**RECORDS FOR THE TASK**
++++++++++
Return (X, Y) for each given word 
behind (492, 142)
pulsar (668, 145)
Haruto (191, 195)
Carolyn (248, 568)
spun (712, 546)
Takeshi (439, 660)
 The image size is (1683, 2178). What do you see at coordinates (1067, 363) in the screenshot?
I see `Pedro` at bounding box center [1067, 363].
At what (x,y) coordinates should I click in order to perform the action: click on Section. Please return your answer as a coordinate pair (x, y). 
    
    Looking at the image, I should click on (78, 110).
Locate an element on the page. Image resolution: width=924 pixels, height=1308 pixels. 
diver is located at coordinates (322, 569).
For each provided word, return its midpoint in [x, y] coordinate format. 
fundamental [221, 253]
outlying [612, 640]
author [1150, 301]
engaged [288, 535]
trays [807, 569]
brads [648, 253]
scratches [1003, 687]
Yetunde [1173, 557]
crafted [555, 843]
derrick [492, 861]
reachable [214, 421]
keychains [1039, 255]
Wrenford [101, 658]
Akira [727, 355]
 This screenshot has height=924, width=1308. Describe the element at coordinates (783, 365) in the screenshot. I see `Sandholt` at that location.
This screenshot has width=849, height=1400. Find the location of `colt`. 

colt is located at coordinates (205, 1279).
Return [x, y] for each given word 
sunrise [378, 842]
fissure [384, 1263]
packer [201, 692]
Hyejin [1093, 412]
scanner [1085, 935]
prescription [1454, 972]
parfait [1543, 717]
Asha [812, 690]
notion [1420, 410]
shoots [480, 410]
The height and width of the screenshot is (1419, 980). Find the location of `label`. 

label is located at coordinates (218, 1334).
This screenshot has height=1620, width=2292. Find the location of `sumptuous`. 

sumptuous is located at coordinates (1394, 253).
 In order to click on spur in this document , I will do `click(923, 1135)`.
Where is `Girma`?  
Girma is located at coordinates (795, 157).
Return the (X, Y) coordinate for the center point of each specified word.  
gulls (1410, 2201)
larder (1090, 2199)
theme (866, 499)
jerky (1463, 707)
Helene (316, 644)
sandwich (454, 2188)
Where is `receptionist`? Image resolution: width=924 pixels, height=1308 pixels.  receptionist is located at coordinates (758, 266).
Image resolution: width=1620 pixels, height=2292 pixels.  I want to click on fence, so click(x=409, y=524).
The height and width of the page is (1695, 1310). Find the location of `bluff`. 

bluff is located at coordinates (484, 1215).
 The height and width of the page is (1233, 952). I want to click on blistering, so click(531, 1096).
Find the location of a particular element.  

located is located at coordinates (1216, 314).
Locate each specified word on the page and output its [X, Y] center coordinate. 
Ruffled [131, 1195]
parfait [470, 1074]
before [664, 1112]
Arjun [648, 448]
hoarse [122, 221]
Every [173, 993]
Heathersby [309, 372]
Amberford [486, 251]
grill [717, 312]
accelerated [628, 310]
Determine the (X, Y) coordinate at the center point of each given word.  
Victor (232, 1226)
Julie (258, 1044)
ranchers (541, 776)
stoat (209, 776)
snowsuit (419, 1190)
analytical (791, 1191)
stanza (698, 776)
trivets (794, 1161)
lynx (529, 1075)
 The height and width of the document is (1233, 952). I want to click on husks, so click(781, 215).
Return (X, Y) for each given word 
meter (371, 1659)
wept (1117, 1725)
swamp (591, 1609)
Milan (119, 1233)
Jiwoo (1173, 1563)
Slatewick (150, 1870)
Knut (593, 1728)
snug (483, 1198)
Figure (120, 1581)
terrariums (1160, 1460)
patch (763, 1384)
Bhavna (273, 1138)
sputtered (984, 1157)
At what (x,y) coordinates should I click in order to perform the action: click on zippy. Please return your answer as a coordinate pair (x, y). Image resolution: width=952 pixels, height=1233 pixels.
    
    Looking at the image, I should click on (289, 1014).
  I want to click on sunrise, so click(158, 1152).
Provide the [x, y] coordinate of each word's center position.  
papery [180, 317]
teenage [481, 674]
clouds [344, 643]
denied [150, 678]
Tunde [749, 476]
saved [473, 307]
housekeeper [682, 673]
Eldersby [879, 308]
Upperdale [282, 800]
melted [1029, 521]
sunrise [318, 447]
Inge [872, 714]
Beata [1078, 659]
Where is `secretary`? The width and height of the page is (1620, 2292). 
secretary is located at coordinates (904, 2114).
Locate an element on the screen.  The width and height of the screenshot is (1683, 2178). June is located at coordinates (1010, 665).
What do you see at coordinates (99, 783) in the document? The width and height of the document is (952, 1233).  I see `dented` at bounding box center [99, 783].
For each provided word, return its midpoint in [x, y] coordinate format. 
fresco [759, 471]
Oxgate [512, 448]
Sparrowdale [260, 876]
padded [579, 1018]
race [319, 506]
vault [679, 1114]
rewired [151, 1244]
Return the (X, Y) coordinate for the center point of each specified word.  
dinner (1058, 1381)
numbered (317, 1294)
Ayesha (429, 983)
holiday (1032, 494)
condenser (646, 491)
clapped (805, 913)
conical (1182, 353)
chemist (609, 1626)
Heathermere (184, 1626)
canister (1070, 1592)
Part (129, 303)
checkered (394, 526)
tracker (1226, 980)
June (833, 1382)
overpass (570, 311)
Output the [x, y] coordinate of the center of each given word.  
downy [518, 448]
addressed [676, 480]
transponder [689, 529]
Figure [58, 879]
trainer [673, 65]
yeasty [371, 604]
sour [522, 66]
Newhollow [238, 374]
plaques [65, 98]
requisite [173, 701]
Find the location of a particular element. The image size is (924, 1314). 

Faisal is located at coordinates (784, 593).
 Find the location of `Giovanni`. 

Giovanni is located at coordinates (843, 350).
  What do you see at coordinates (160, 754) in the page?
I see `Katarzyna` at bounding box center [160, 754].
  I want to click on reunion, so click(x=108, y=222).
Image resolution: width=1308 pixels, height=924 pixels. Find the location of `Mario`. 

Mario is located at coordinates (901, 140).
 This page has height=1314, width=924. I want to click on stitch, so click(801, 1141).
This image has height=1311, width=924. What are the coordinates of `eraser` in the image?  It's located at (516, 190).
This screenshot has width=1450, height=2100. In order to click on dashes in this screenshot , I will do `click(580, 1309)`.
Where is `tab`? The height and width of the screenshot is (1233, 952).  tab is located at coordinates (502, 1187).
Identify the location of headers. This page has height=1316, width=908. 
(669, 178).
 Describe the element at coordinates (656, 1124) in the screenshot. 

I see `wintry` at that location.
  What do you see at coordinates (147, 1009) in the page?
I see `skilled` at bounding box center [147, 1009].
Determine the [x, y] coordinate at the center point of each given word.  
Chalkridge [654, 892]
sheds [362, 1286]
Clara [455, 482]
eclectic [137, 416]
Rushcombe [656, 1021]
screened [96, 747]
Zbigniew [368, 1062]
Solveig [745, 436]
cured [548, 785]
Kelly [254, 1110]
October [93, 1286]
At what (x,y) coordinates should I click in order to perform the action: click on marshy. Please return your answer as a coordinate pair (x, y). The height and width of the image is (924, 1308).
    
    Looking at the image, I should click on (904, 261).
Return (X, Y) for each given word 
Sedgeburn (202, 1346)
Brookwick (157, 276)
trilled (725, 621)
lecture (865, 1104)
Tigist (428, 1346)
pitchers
++++++++++
**REQUIREMENT**
Reproduce all of the material above line for line, with no changes to any word, number or symbol.

**SOLUTION FOR THIS TASK**
Return (X, Y) for each given word 
behind (492, 142)
pulsar (668, 145)
Haruto (191, 195)
Carolyn (248, 568)
spun (712, 546)
Takeshi (439, 660)
 The image size is (1683, 2178). What do you see at coordinates (1067, 363) in the screenshot?
I see `Pedro` at bounding box center [1067, 363].
At what (x,y) coordinates should I click in order to perform the action: click on Section. Please return your answer as a coordinate pair (x, y). 
    
    Looking at the image, I should click on (78, 110).
Locate an element on the page. Image resolution: width=924 pixels, height=1308 pixels. 
diver is located at coordinates (322, 569).
For each provided word, return its midpoint in [x, y] coordinate format. 
fundamental [221, 253]
outlying [612, 640]
author [1150, 301]
engaged [288, 535]
trays [807, 569]
brads [648, 253]
scratches [1003, 687]
Yetunde [1173, 557]
crafted [555, 843]
derrick [492, 861]
reachable [214, 421]
keychains [1039, 255]
Wrenford [101, 658]
Akira [727, 355]
 This screenshot has height=924, width=1308. Describe the element at coordinates (783, 365) in the screenshot. I see `Sandholt` at that location.
This screenshot has width=849, height=1400. Find the location of `colt`. 

colt is located at coordinates (205, 1279).
Return [x, y] for each given word 
sunrise [378, 842]
fissure [384, 1263]
packer [201, 692]
Hyejin [1093, 412]
scanner [1085, 935]
prescription [1454, 972]
parfait [1543, 717]
Asha [812, 690]
notion [1420, 410]
shoots [480, 410]
The height and width of the screenshot is (1419, 980). Find the location of `label`. 

label is located at coordinates (218, 1334).
This screenshot has height=1620, width=2292. Find the location of `sumptuous`. 

sumptuous is located at coordinates (1394, 253).
 In order to click on spur in this document , I will do `click(923, 1135)`.
Where is `Girma`?  
Girma is located at coordinates (795, 157).
Return the (X, Y) coordinate for the center point of each specified word.  
gulls (1410, 2201)
larder (1090, 2199)
theme (866, 499)
jerky (1463, 707)
Helene (316, 644)
sandwich (454, 2188)
Where is `receptionist`? Image resolution: width=924 pixels, height=1308 pixels.  receptionist is located at coordinates (758, 266).
Image resolution: width=1620 pixels, height=2292 pixels.  I want to click on fence, so click(x=409, y=524).
The height and width of the page is (1695, 1310). Find the location of `bluff`. 

bluff is located at coordinates (484, 1215).
 The height and width of the page is (1233, 952). I want to click on blistering, so click(531, 1096).
Find the location of a particular element.  

located is located at coordinates (1216, 314).
Locate each specified word on the page and output its [X, Y] center coordinate. 
Ruffled [131, 1195]
parfait [470, 1074]
before [664, 1112]
Arjun [648, 448]
hoarse [122, 221]
Every [173, 993]
Heathersby [309, 372]
Amberford [486, 251]
grill [717, 312]
accelerated [628, 310]
Determine the (X, Y) coordinate at the center point of each given word.  
Victor (232, 1226)
Julie (258, 1044)
ranchers (541, 776)
stoat (209, 776)
snowsuit (419, 1190)
analytical (791, 1191)
stanza (698, 776)
trivets (794, 1161)
lynx (529, 1075)
 The height and width of the document is (1233, 952). I want to click on husks, so click(781, 215).
Return (X, Y) for each given word 
meter (371, 1659)
wept (1117, 1725)
swamp (591, 1609)
Milan (119, 1233)
Jiwoo (1173, 1563)
Slatewick (150, 1870)
Knut (593, 1728)
snug (483, 1198)
Figure (120, 1581)
terrariums (1160, 1460)
patch (763, 1384)
Bhavna (273, 1138)
sputtered (984, 1157)
At what (x,y) coordinates should I click in order to perform the action: click on zippy. Please return your answer as a coordinate pair (x, y). Image resolution: width=952 pixels, height=1233 pixels.
    
    Looking at the image, I should click on (289, 1014).
  I want to click on sunrise, so click(158, 1152).
Provide the [x, y] coordinate of each word's center position.  
papery [180, 317]
teenage [481, 674]
clouds [344, 643]
denied [150, 678]
Tunde [749, 476]
saved [473, 307]
housekeeper [682, 673]
Eldersby [879, 308]
Upperdale [282, 800]
melted [1029, 521]
sunrise [318, 447]
Inge [872, 714]
Beata [1078, 659]
Where is `secretary`? The width and height of the page is (1620, 2292). 
secretary is located at coordinates (904, 2114).
Locate an element on the screen.  The width and height of the screenshot is (1683, 2178). June is located at coordinates (1010, 665).
What do you see at coordinates (99, 783) in the document? The width and height of the document is (952, 1233).  I see `dented` at bounding box center [99, 783].
For each provided word, return its midpoint in [x, y] coordinate format. 
fresco [759, 471]
Oxgate [512, 448]
Sparrowdale [260, 876]
padded [579, 1018]
race [319, 506]
vault [679, 1114]
rewired [151, 1244]
Return the (X, Y) coordinate for the center point of each specified word.  
dinner (1058, 1381)
numbered (317, 1294)
Ayesha (429, 983)
holiday (1032, 494)
condenser (646, 491)
clapped (805, 913)
conical (1182, 353)
chemist (609, 1626)
Heathermere (184, 1626)
canister (1070, 1592)
Part (129, 303)
checkered (394, 526)
tracker (1226, 980)
June (833, 1382)
overpass (570, 311)
Output the [x, y] coordinate of the center of each given word.  
downy [518, 448]
addressed [676, 480]
transponder [689, 529]
Figure [58, 879]
trainer [673, 65]
yeasty [371, 604]
sour [522, 66]
Newhollow [238, 374]
plaques [65, 98]
requisite [173, 701]
Find the location of a particular element. The image size is (924, 1314). 

Faisal is located at coordinates (784, 593).
 Find the location of `Giovanni`. 

Giovanni is located at coordinates (843, 350).
  What do you see at coordinates (160, 754) in the page?
I see `Katarzyna` at bounding box center [160, 754].
  I want to click on reunion, so click(x=108, y=222).
Image resolution: width=1308 pixels, height=924 pixels. Find the location of `Mario`. 

Mario is located at coordinates (901, 140).
 This page has height=1314, width=924. I want to click on stitch, so click(801, 1141).
This image has height=1311, width=924. What are the coordinates of `eraser` in the image?  It's located at (516, 190).
This screenshot has width=1450, height=2100. In order to click on dashes in this screenshot , I will do `click(580, 1309)`.
Where is `tab`? The height and width of the screenshot is (1233, 952).  tab is located at coordinates (502, 1187).
Identify the location of headers. This page has height=1316, width=908. 
(669, 178).
 Describe the element at coordinates (656, 1124) in the screenshot. 

I see `wintry` at that location.
  What do you see at coordinates (147, 1009) in the page?
I see `skilled` at bounding box center [147, 1009].
Determine the [x, y] coordinate at the center point of each given word.  
Chalkridge [654, 892]
sheds [362, 1286]
Clara [455, 482]
eclectic [137, 416]
Rushcombe [656, 1021]
screened [96, 747]
Zbigniew [368, 1062]
Solveig [745, 436]
cured [548, 785]
Kelly [254, 1110]
October [93, 1286]
At what (x,y) coordinates should I click in order to perform the action: click on marshy. Please return your answer as a coordinate pair (x, y). The height and width of the image is (924, 1308).
    
    Looking at the image, I should click on (904, 261).
Return (X, Y) for each given word 
Sedgeburn (202, 1346)
Brookwick (157, 276)
trilled (725, 621)
lecture (865, 1104)
Tigist (428, 1346)
pitchers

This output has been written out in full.